**What is required**
Every line with the string "none" must be copied from the entries below.

**Provided material**
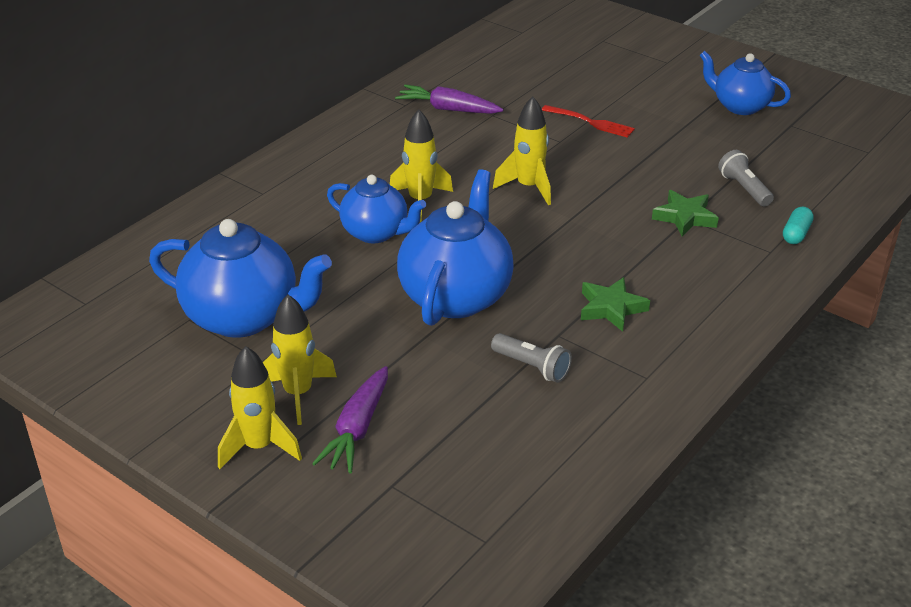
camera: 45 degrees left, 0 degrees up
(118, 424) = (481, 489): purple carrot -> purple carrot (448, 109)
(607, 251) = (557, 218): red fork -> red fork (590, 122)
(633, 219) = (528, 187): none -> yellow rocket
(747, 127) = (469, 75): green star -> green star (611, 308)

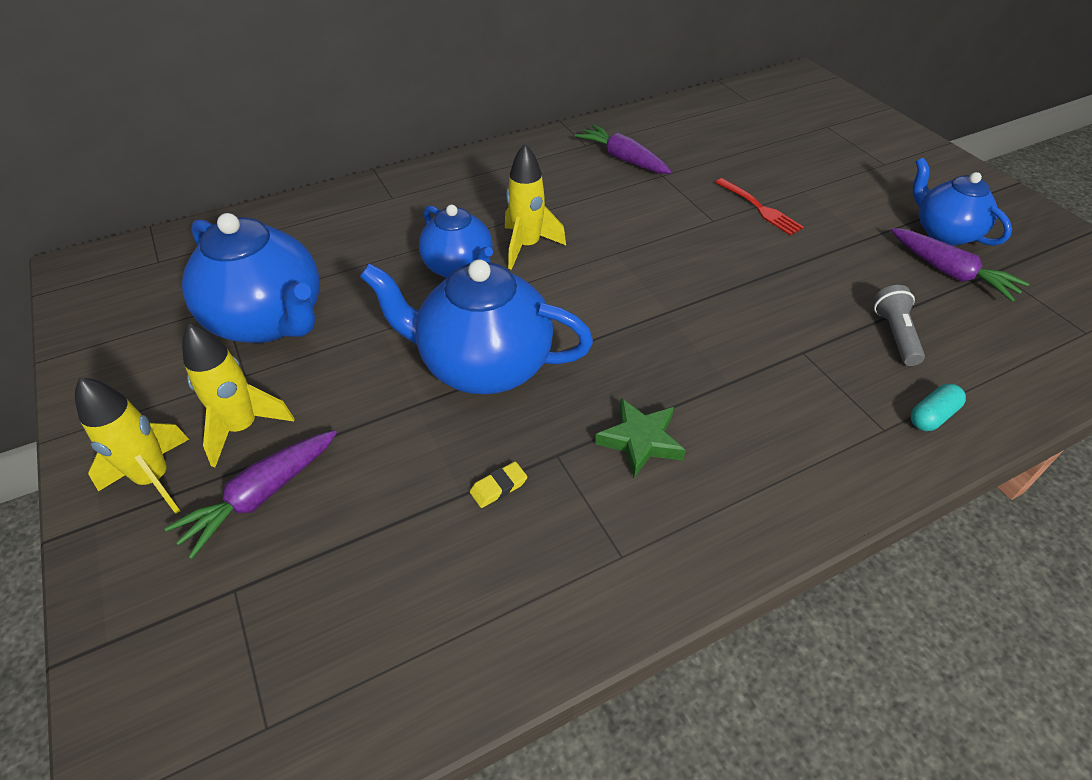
camera: 25 degrees right, 10 degrees up
(456, 296) = (483, 365): blue teapot -> blue teapot turned 120 degrees counterclockwise
(528, 187) = (646, 262): yellow rocket -> none
(532, 367) = (498, 487): grey flashlight -> yellow eraser
(685, 217) = (800, 350): green star -> none
(760, 135) = (950, 273): none -> purple carrot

**Output of the exercise**
(633, 219) = (528, 187): none -> yellow rocket
(528, 187) = (646, 262): yellow rocket -> none
(685, 217) = (800, 350): green star -> none
(760, 135) = (950, 273): none -> purple carrot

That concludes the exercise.